# What you need to do
The entries below must be retyped exactly. Pictures are to be omitted.

────────────────────

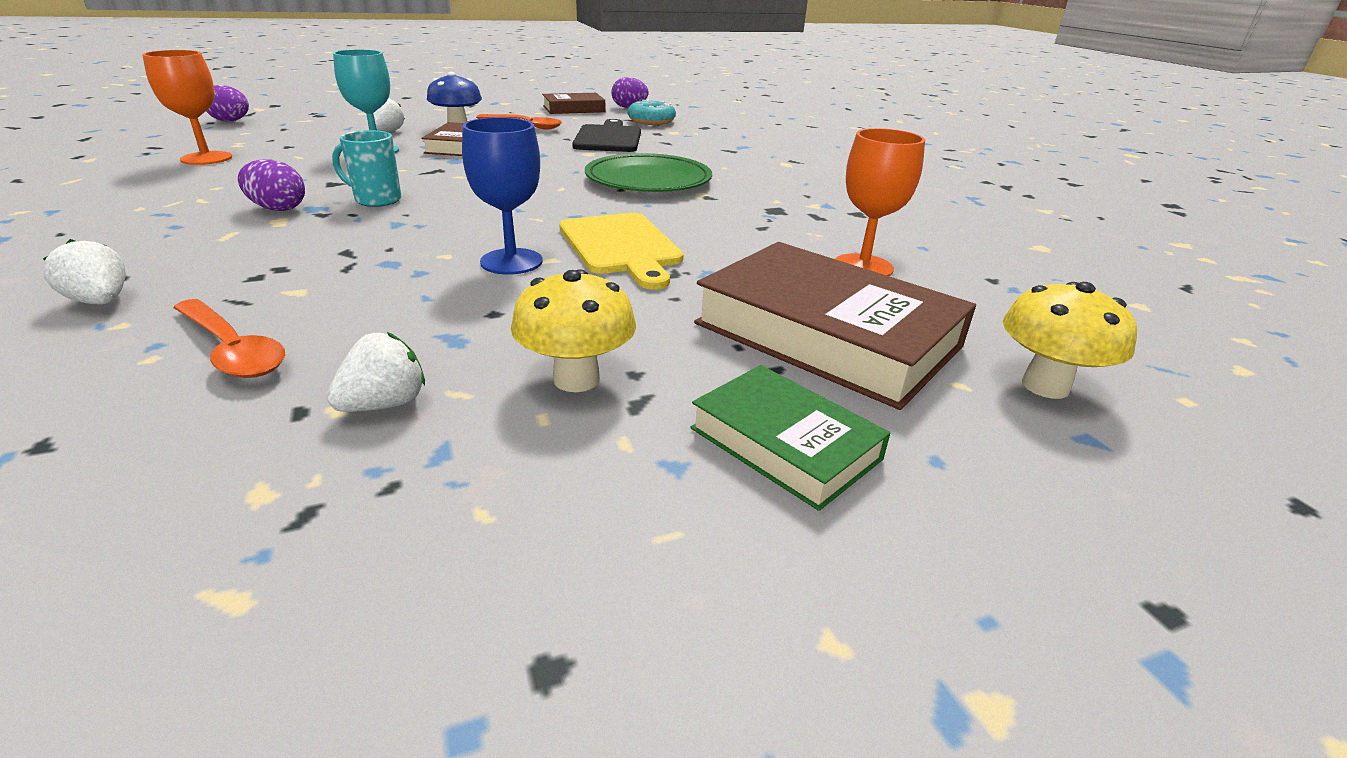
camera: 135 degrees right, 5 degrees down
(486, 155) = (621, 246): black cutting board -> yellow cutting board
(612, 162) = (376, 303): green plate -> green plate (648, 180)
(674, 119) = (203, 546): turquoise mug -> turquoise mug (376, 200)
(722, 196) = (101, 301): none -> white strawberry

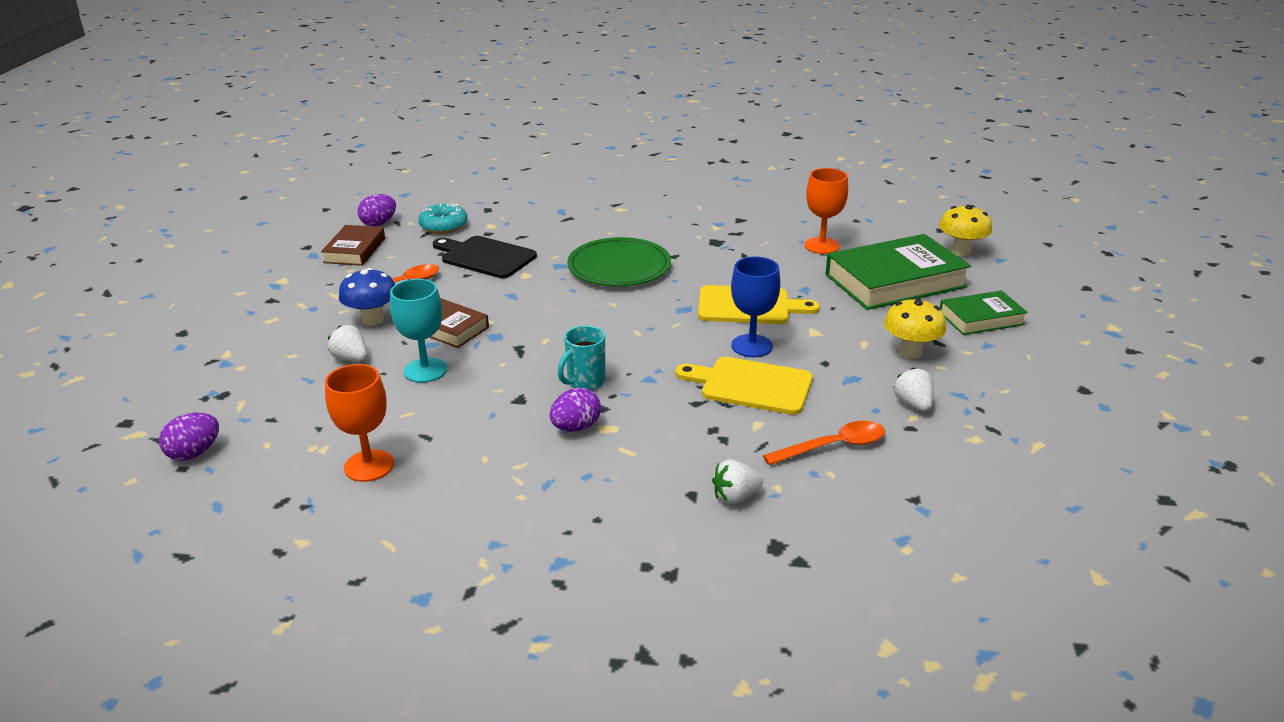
camera: 60 degrees left, 0 degrees up
(402, 274) = (751, 385): none -> yellow cutting board
(827, 334) = (895, 281): brown book -> green book

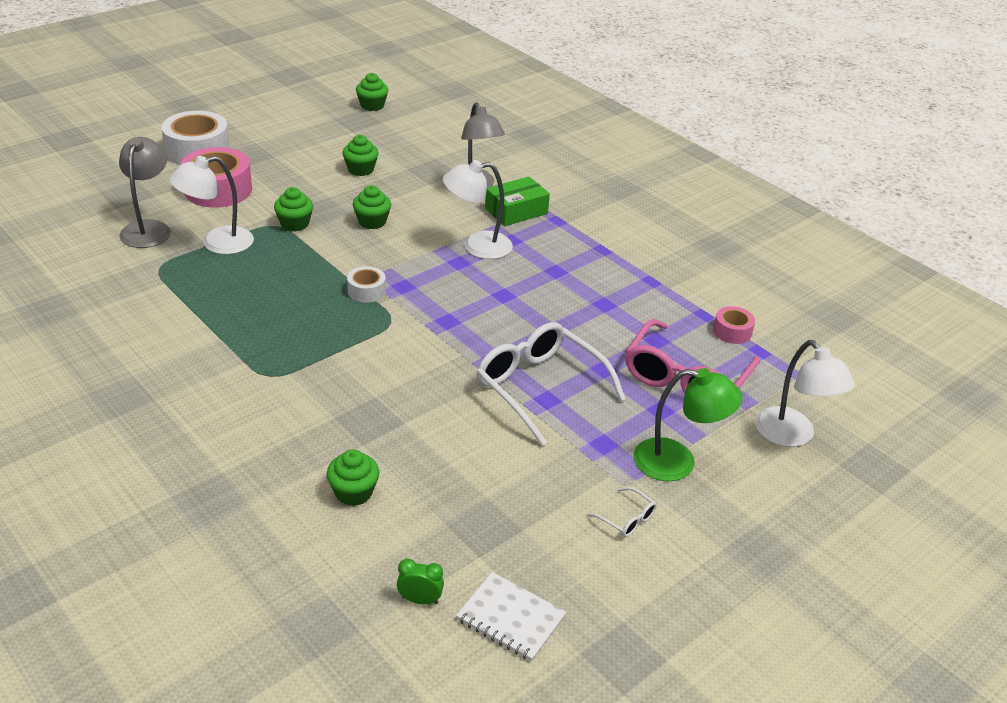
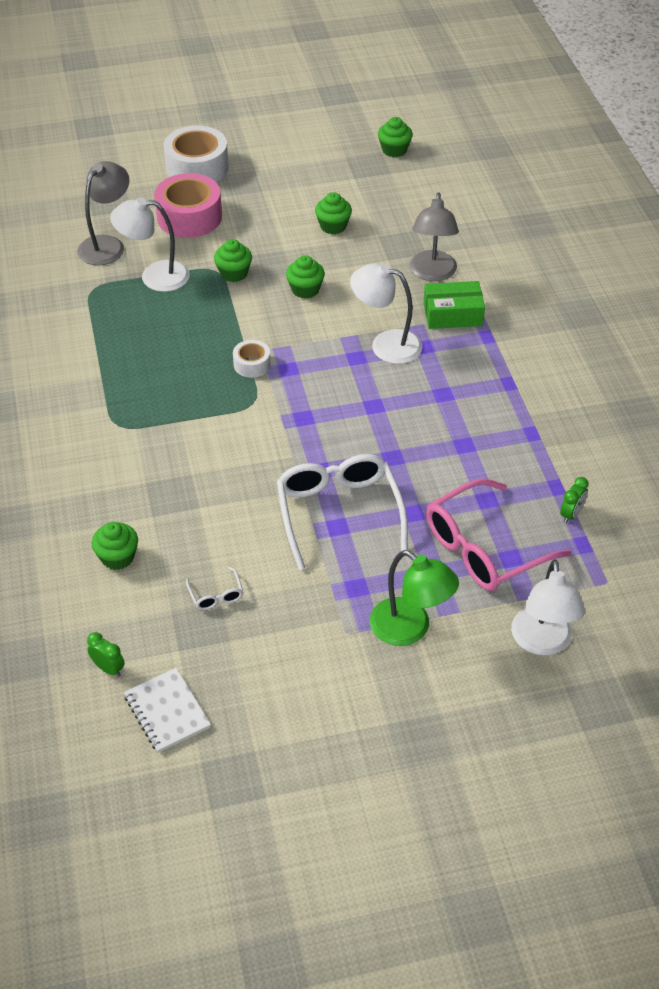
camera: 30 degrees right, 10 degrees up
(626, 519) = (324, 664): white glasses -> white glasses (216, 595)
(732, 331) = (571, 514): pink tape -> green clock

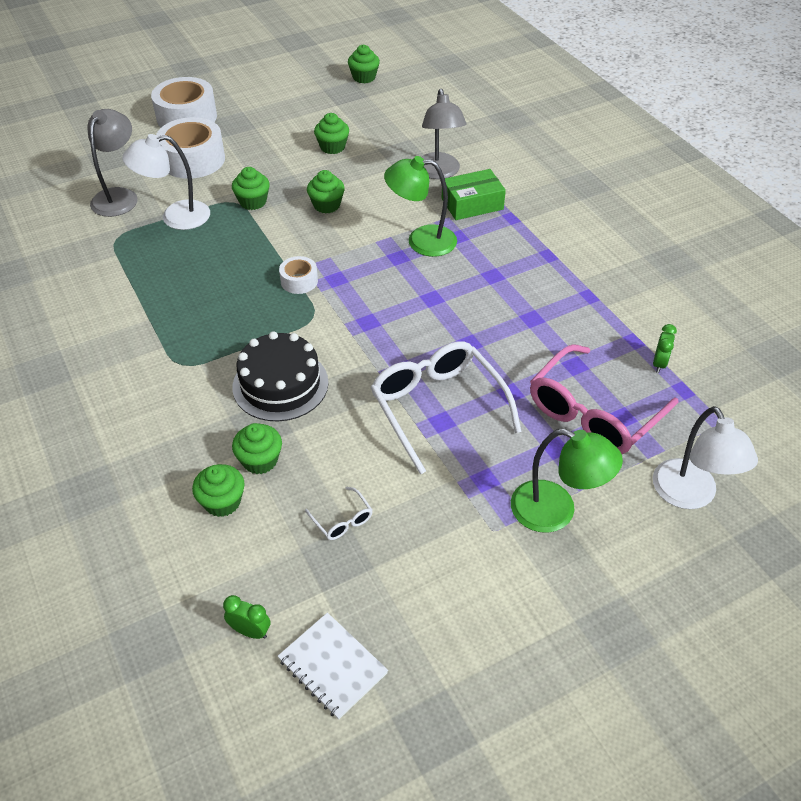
camera: 15 degrees left, 0 degrees up
(161, 528) = (260, 460): none -> green cupcake
(189, 217) = (193, 160): pink tape -> white tape
(201, 462) = (280, 384): none -> black cake
(386, 344) = (421, 241): white lamp -> green lamp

────────────────────

# Answer box
camera: 135 degrees right, 5 degrees down
(486, 155) = (621, 246): black cutting board -> yellow cutting board
(612, 162) = (376, 303): green plate -> green plate (648, 180)
(674, 119) = (203, 546): turquoise mug -> turquoise mug (376, 200)
(722, 196) = (101, 301): none -> white strawberry

camera: 60 degrees left, 0 degrees up
(402, 274) = (751, 385): none -> yellow cutting board
(827, 334) = (895, 281): brown book -> green book

camera: 30 degrees right, 10 degrees up
(626, 519) = (324, 664): white glasses -> white glasses (216, 595)
(732, 331) = (571, 514): pink tape -> green clock

camera: 15 degrees left, 0 degrees up
(161, 528) = (260, 460): none -> green cupcake
(189, 217) = (193, 160): pink tape -> white tape
(201, 462) = (280, 384): none -> black cake
(386, 344) = (421, 241): white lamp -> green lamp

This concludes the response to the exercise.